### Record extracts
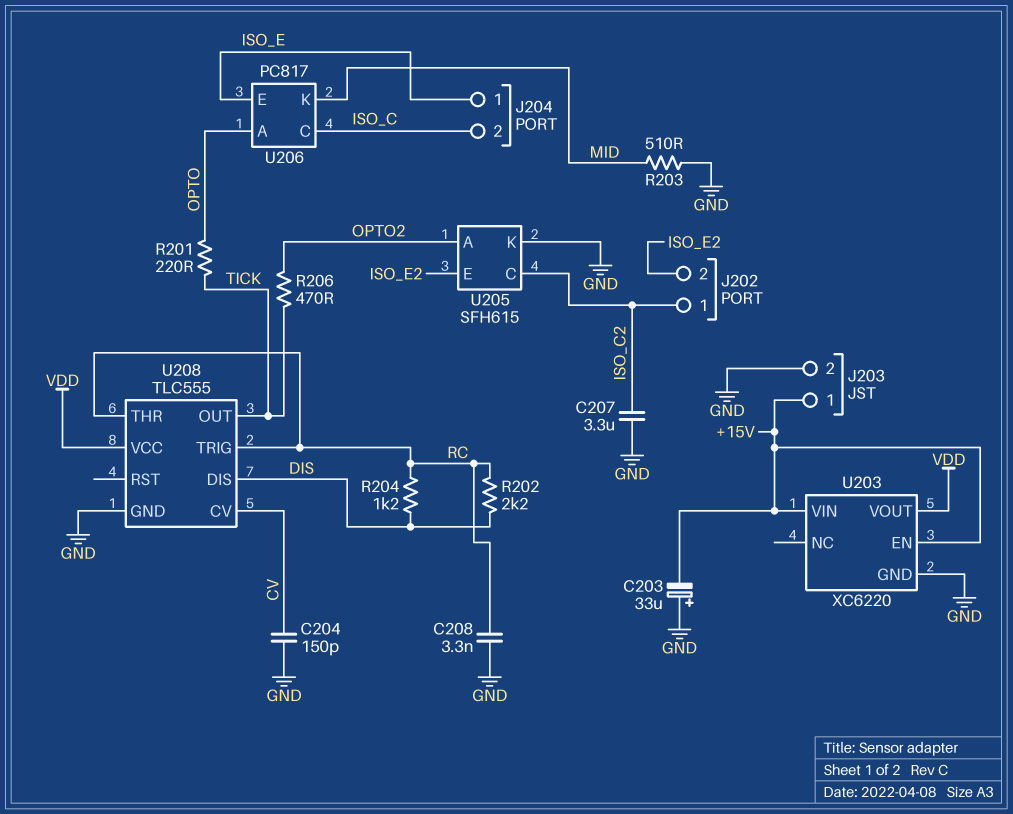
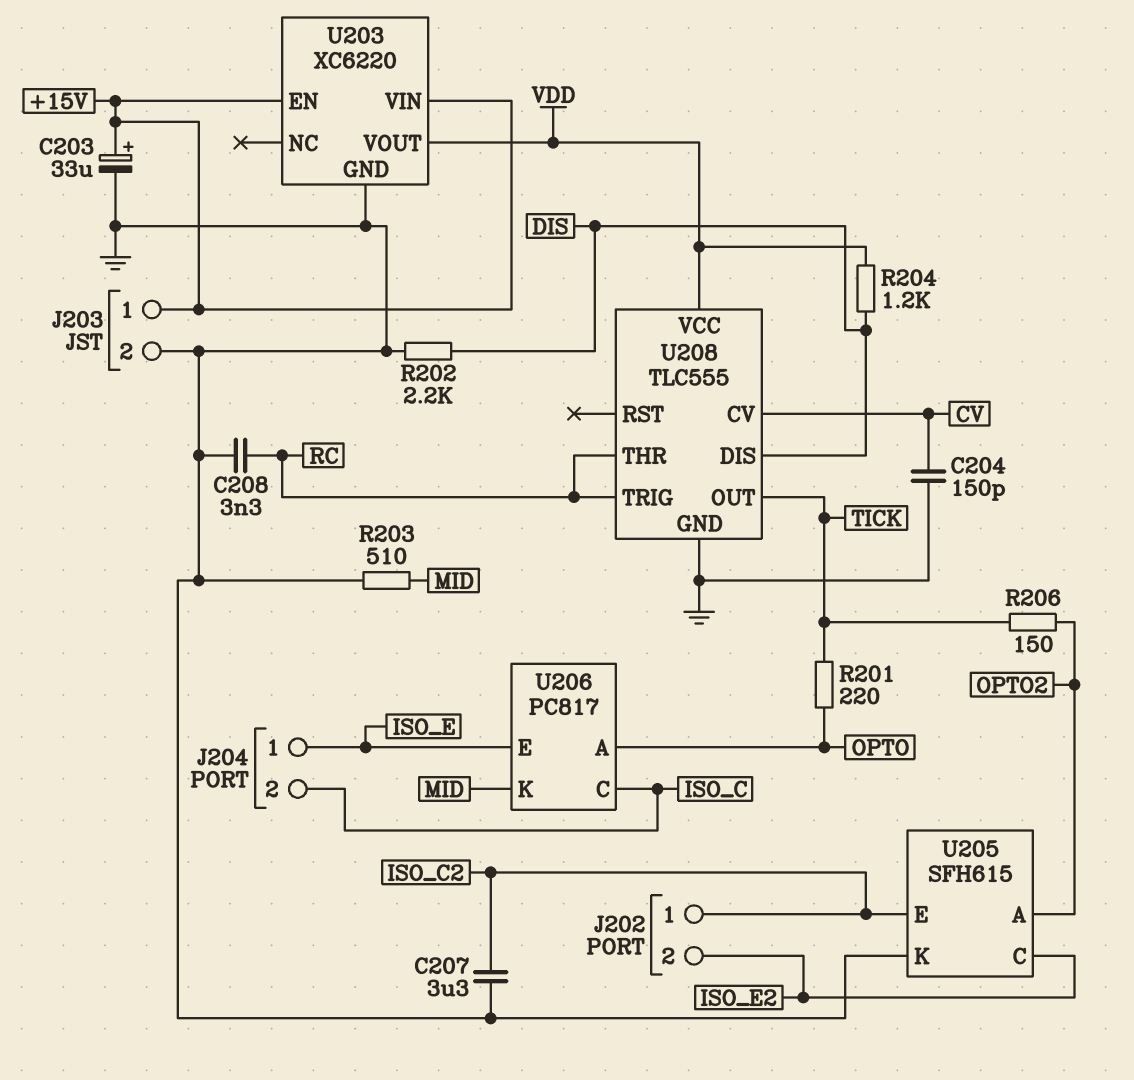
C203: 33uF (plus GND, minus +15V) -> 33uF (plus +15V, minus GND)
R202: 2.2k (DIS, RC) -> 2.2k (DIS, GND)
R204: 1.2k (DIS, RC) -> 1.2k (DIS, VDD)
R206: 470 (OPTO2, TICK) -> 150 (OPTO2, TICK)
U205 pin C: ISO_C2 -> ISO_E2
U205 pin E: ISO_E2 -> ISO_C2

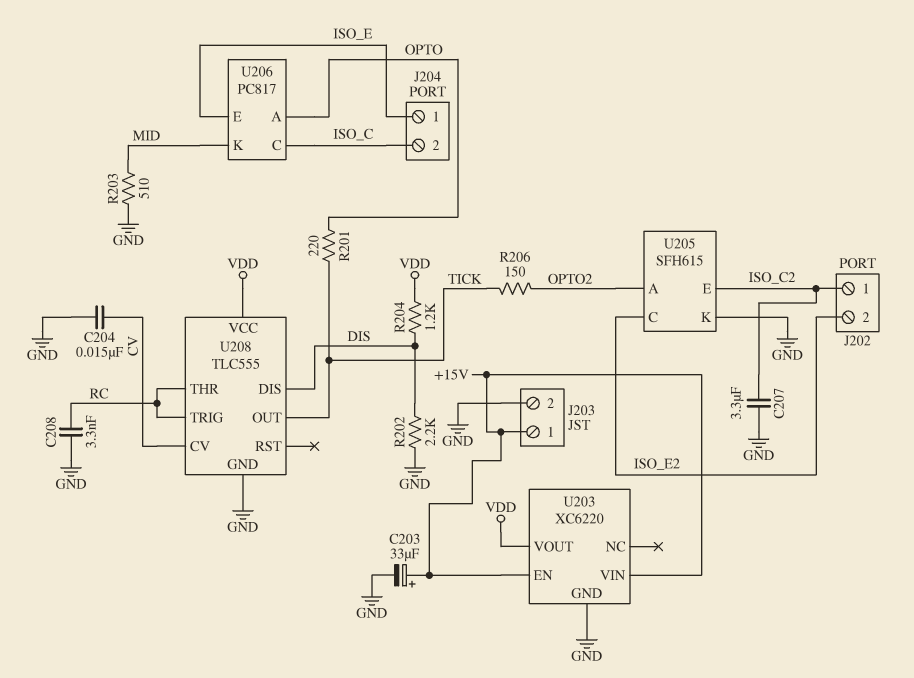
C204: 150pF (CV, GND) -> 15nF (CV, GND)

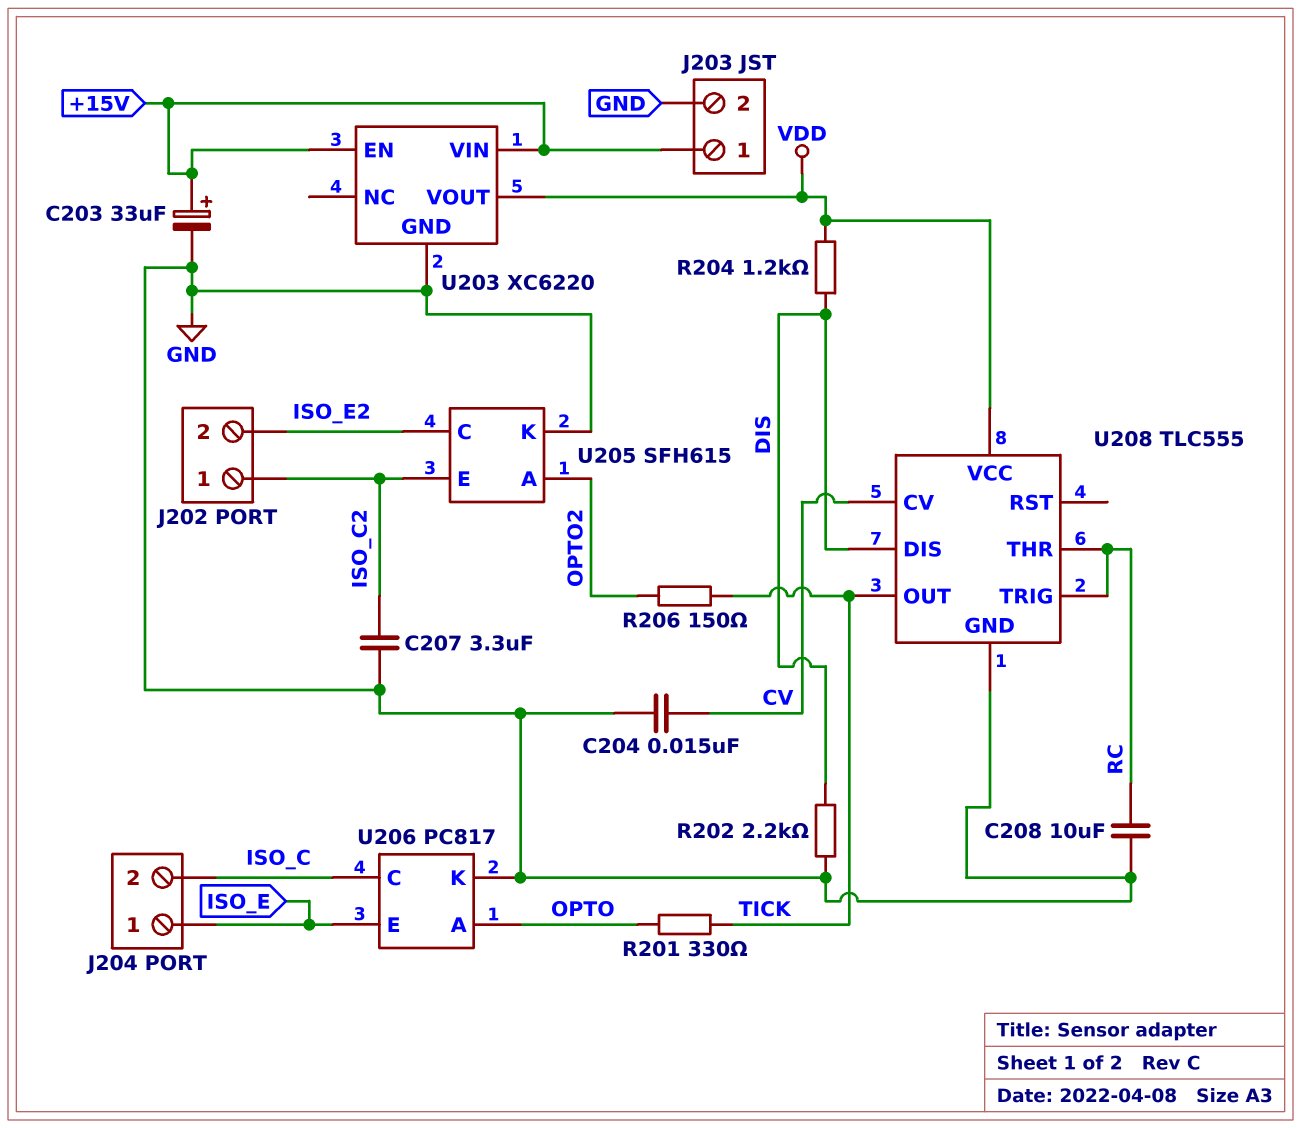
C208: 3.3nF (GND, RC) -> 10uF (GND, RC)
R201: 220 (OPTO, TICK) -> 330 (OPTO, TICK)
R203: 510 (GND, MID) -> none
U206 pin K: MID -> GND

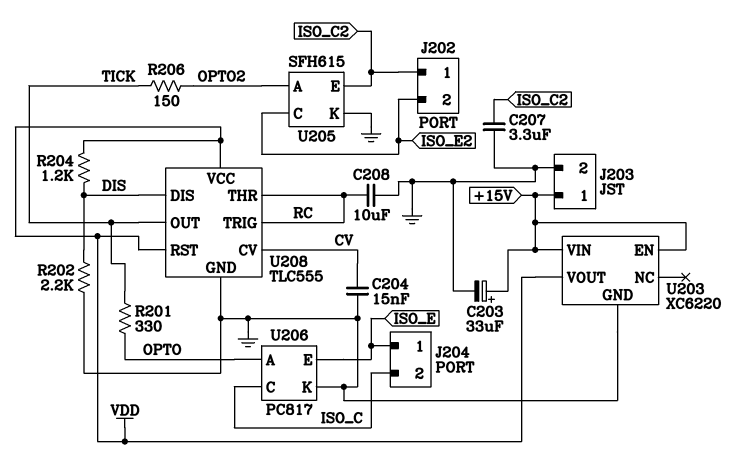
U208 pin RST: none -> VDD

### Your assignment
Only the pictures in the listing above get left out; print everything else exactly.

### Task answer
C203: 33uF (plus GND, minus +15V) -> 33uF (plus +15V, minus GND)
R202: 2.2k (DIS, RC) -> 2.2k (DIS, GND)
R204: 1.2k (DIS, RC) -> 1.2k (DIS, VDD)
R206: 470 (OPTO2, TICK) -> 150 (OPTO2, TICK)
U205 pin C: ISO_C2 -> ISO_E2
U205 pin E: ISO_E2 -> ISO_C2

C204: 150pF (CV, GND) -> 15nF (CV, GND)

C208: 3.3nF (GND, RC) -> 10uF (GND, RC)
R201: 220 (OPTO, TICK) -> 330 (OPTO, TICK)
R203: 510 (GND, MID) -> none
U206 pin K: MID -> GND

U208 pin RST: none -> VDD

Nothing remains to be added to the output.